* [Aim of the exercise]: Each line in the records below that has the word "none" should be copied.

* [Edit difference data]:
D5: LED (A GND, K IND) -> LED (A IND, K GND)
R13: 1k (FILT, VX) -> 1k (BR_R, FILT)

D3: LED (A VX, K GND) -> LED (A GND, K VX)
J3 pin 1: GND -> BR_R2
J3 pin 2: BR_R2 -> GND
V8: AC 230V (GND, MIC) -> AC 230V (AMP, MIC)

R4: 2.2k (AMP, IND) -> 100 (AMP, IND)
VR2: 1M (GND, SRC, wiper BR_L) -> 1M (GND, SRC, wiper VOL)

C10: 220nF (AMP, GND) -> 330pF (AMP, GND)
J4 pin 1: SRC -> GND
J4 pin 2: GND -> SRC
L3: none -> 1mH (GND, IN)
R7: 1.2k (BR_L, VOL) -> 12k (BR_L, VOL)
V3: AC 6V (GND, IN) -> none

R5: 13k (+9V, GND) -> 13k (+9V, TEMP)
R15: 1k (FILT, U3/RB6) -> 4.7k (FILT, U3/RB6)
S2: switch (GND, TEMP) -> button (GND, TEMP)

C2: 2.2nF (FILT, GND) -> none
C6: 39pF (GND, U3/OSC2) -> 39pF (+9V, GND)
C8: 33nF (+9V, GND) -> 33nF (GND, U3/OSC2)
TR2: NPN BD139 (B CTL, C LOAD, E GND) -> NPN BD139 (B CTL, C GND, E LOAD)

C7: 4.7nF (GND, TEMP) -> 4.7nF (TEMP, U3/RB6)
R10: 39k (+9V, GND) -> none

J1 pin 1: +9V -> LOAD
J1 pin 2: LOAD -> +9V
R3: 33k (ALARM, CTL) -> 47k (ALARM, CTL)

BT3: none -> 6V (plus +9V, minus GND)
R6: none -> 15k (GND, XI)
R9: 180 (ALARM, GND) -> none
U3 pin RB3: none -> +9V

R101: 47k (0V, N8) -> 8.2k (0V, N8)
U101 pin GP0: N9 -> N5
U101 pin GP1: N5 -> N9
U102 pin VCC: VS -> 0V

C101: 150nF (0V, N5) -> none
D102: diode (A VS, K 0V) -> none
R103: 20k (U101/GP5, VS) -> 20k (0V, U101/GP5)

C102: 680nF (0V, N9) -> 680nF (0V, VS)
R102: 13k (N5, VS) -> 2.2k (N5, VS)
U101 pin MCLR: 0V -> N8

* [Problem solution]:
L3: none -> 1mH (GND, IN)
V3: AC 6V (GND, IN) -> none
C2: 2.2nF (FILT, GND) -> none
R10: 39k (+9V, GND) -> none
BT3: none -> 6V (plus +9V, minus GND)
R6: none -> 15k (GND, XI)
R9: 180 (ALARM, GND) -> none
U3 pin RB3: none -> +9V
C101: 150nF (0V, N5) -> none
D102: diode (A VS, K 0V) -> none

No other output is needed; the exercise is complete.